**TASK STATEMENT:** Go through the listing below. Copy each line that has the string "rosa".

**THE DATA:**
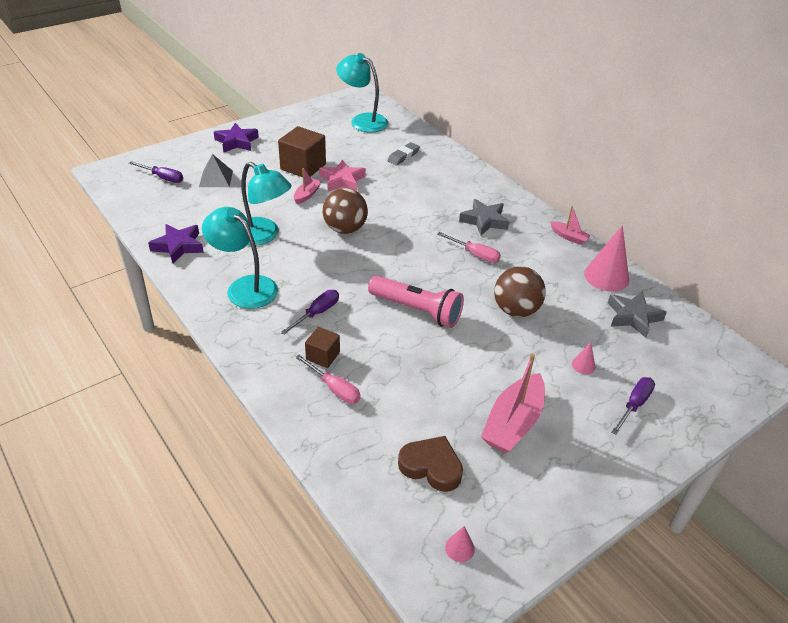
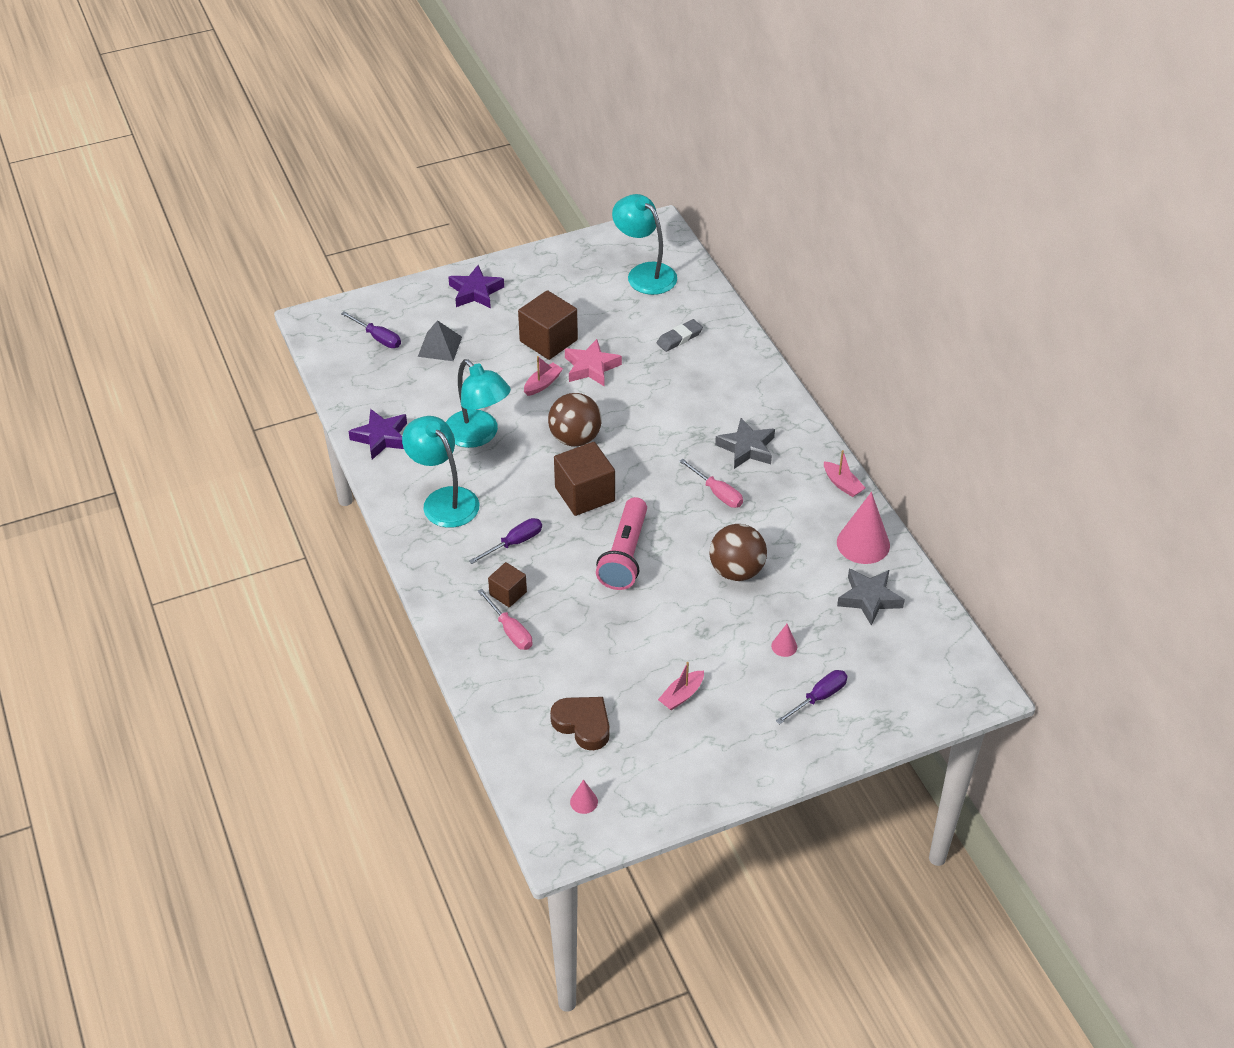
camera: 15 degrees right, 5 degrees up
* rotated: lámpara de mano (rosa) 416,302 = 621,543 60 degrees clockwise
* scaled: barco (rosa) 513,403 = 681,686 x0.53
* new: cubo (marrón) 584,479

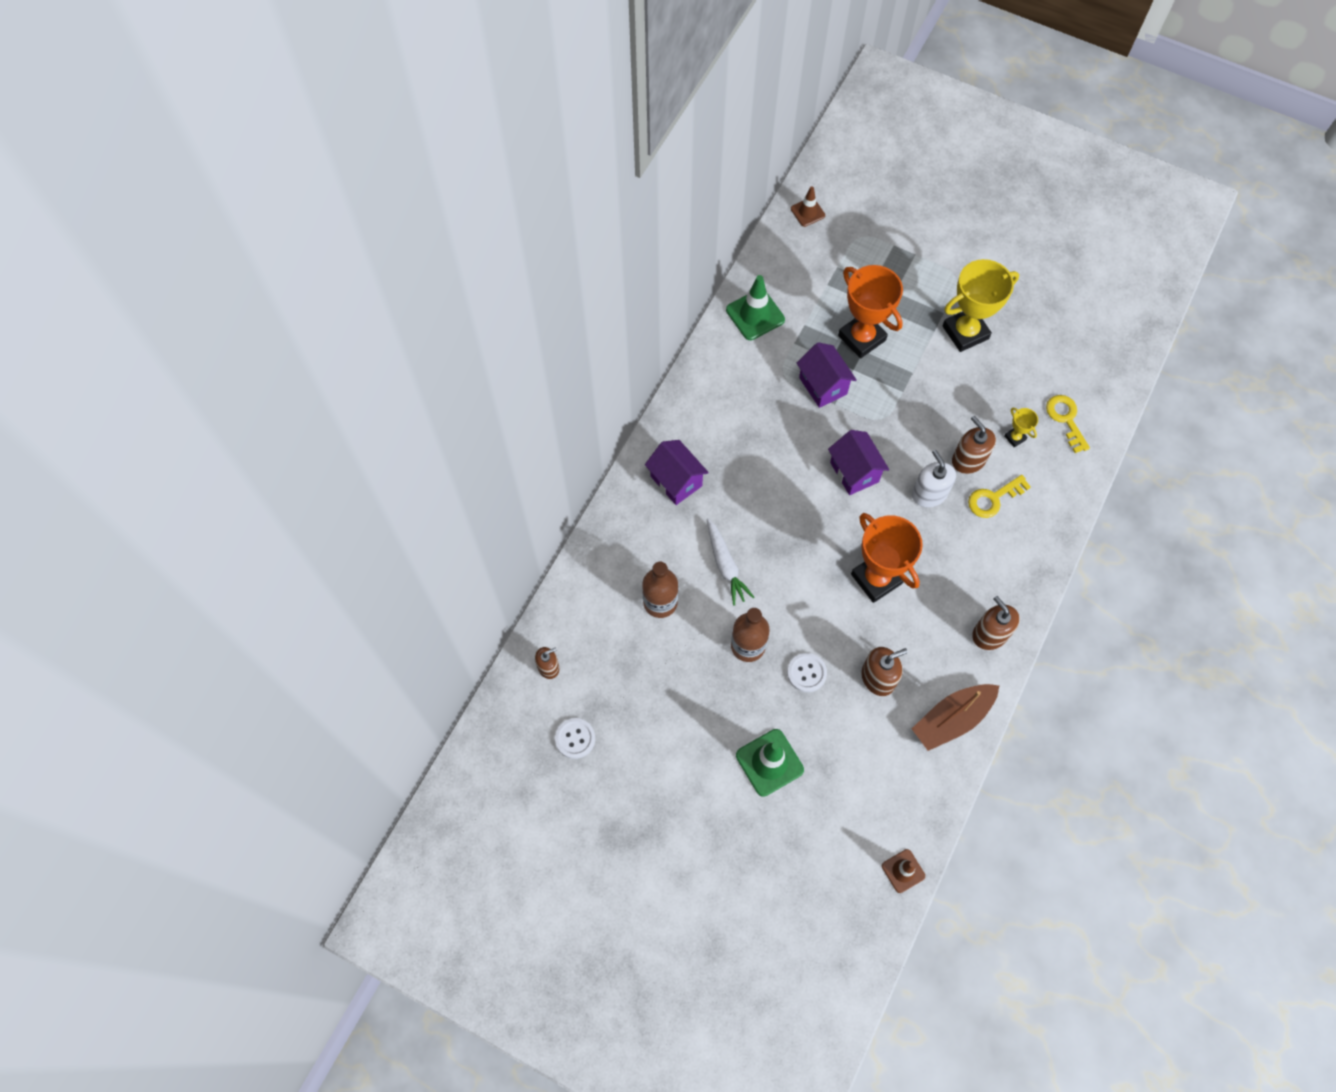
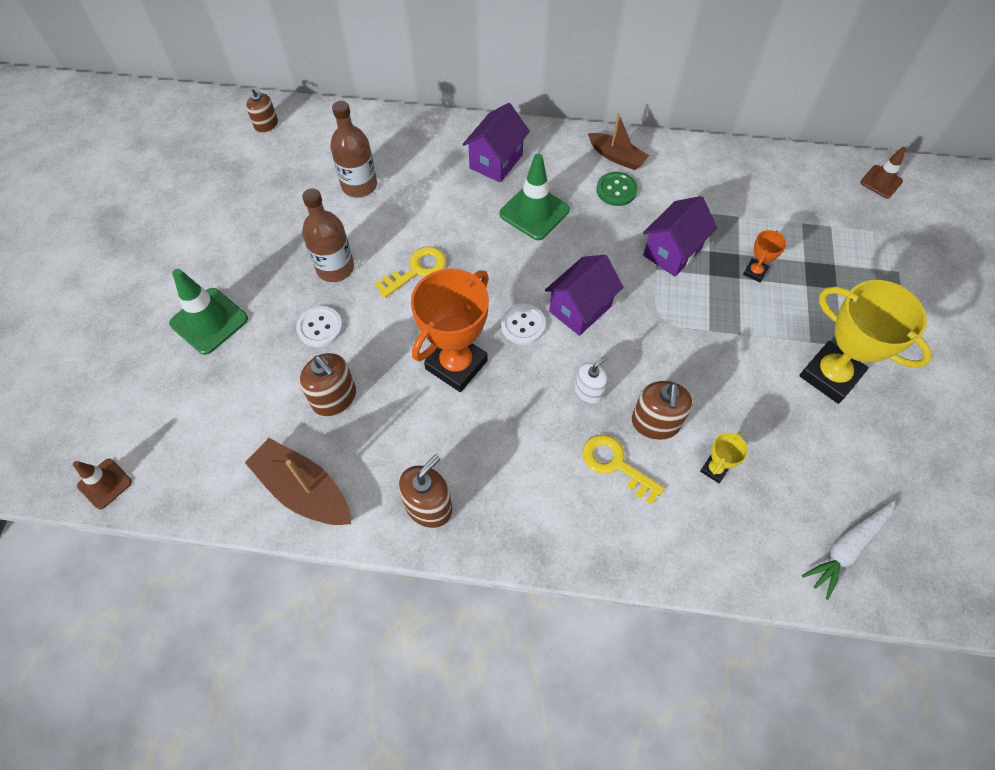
camera: 70 degrees right, 5 degrees down
* shifted: botón (blanco) 575,738 to 523,324
* shifted: zanahoria (blanco) 730,562 to 848,550
* shifted: cono de tráfico (verde) 755,307 to 535,197
* scaled: trofeo (naranja) 870,311 = 764,256 x0.45
* scaled: dispensador de jabón (blanco) 934,479 = 591,379 x0.66
* rotated: dispensador de jabón (marrón) 974,445 = 662,410 150 degrees clockwise
* shifted: llave (amarillo) 1068,424 to 410,272
* new: barco (marrón) 618,141
* new: botón (verde) 617,189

**EXERCISE RESULT:**
* rotated: lámpara de mano (rosa) 416,302 = 621,543 60 degrees clockwise
* scaled: barco (rosa) 513,403 = 681,686 x0.53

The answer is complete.